[TASK TO CARRY OUT] All of the data below should come back exactly as written, minus its images.

[DATA PROVIDED]
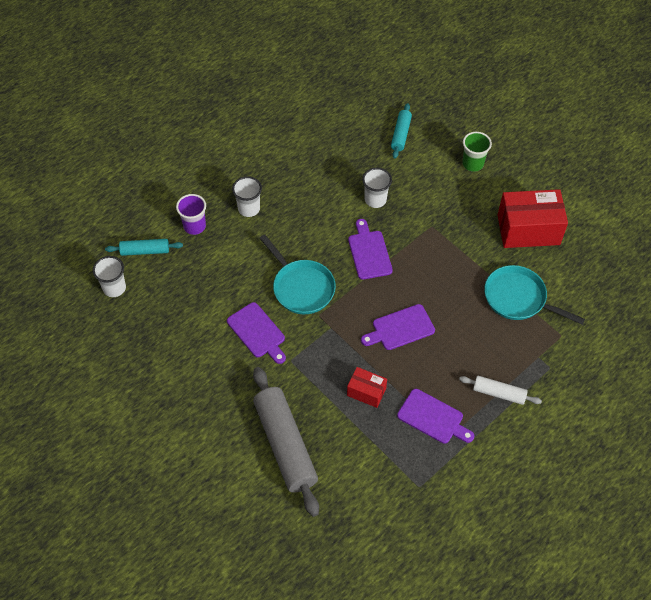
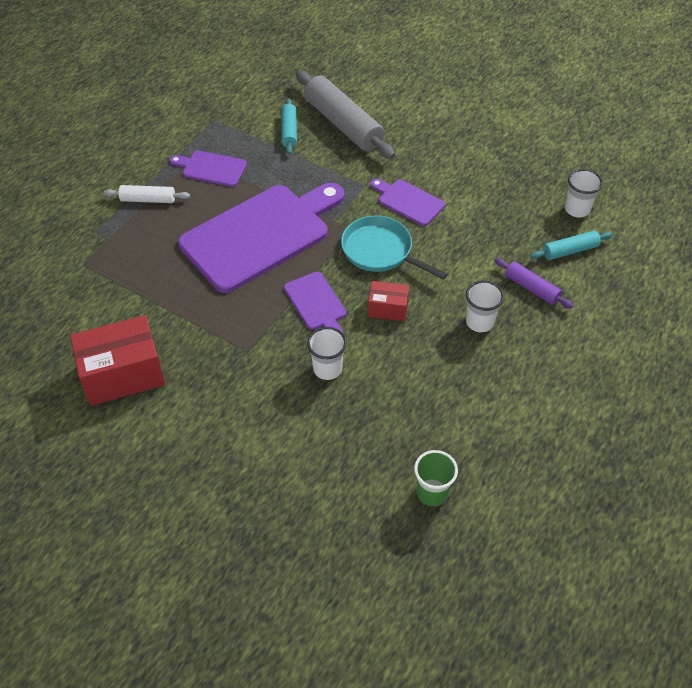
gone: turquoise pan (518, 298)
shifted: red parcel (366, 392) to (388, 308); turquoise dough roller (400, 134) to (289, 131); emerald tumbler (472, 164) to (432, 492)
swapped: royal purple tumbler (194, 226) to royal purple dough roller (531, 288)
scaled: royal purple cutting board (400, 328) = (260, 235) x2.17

[EXERCISE RESPONSE]
gone: turquoise pan (518, 298)
shifted: red parcel (366, 392) to (388, 308); turquoise dough roller (400, 134) to (289, 131); emerald tumbler (472, 164) to (432, 492)
swapped: royal purple tumbler (194, 226) to royal purple dough roller (531, 288)
scaled: royal purple cutting board (400, 328) = (260, 235) x2.17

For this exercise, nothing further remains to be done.